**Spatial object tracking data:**
+ + + + +
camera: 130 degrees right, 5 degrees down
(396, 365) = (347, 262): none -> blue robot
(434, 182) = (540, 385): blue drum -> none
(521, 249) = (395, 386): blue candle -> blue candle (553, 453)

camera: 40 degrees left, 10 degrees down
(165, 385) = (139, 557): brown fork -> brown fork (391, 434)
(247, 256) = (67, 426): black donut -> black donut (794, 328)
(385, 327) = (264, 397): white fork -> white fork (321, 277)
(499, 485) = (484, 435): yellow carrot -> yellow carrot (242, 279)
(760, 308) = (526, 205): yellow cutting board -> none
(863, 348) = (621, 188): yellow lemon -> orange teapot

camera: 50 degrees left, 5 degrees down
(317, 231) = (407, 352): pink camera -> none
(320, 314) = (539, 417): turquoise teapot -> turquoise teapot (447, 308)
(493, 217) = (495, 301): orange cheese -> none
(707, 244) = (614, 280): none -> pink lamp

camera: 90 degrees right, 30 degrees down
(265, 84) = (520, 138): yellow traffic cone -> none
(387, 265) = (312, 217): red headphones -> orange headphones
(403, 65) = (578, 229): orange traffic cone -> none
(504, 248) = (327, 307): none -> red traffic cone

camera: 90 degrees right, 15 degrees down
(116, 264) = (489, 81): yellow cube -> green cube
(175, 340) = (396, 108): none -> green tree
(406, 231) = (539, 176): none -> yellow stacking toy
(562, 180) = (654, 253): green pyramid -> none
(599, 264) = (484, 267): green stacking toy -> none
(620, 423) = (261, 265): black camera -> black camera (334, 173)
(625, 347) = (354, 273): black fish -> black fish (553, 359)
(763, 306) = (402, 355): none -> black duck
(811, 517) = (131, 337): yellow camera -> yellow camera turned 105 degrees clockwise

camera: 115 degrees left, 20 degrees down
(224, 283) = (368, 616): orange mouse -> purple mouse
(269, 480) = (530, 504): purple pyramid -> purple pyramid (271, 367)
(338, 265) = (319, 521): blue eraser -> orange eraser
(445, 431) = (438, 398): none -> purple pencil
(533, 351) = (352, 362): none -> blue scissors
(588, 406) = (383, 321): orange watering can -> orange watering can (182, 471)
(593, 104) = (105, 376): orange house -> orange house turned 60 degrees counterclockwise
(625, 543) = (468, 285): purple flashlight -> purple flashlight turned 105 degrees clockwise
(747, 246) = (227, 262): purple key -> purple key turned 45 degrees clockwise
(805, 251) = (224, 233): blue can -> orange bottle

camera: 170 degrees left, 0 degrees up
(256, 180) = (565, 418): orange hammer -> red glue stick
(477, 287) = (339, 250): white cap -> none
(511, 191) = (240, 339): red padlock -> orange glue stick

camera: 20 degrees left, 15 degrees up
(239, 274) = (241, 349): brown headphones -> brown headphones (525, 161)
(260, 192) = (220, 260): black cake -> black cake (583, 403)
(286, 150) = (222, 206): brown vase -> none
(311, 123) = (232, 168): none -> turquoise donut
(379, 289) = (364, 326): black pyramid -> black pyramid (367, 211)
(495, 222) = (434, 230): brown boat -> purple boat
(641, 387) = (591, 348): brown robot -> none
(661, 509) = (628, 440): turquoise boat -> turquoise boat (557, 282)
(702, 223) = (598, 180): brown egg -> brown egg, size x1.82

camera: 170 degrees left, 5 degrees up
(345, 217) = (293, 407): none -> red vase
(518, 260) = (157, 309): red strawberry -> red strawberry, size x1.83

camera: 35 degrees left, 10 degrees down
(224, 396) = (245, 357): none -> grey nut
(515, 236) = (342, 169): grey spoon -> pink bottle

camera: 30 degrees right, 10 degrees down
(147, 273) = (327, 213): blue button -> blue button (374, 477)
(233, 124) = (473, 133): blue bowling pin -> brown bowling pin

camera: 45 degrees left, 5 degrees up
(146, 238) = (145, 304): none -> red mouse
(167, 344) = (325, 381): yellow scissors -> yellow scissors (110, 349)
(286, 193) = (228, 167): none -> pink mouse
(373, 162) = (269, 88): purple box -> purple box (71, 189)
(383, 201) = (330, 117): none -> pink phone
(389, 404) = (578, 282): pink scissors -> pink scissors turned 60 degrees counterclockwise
+ + + + +
**What needs to be done:** Wherever the string "right" occurs in the records, copy the line it is in.

**Solution for this task:**
camera: 130 degrees right, 5 degrees down
camera: 90 degrees right, 30 degrees down
camera: 90 degrees right, 15 degrees down
camera: 30 degrees right, 10 degrees down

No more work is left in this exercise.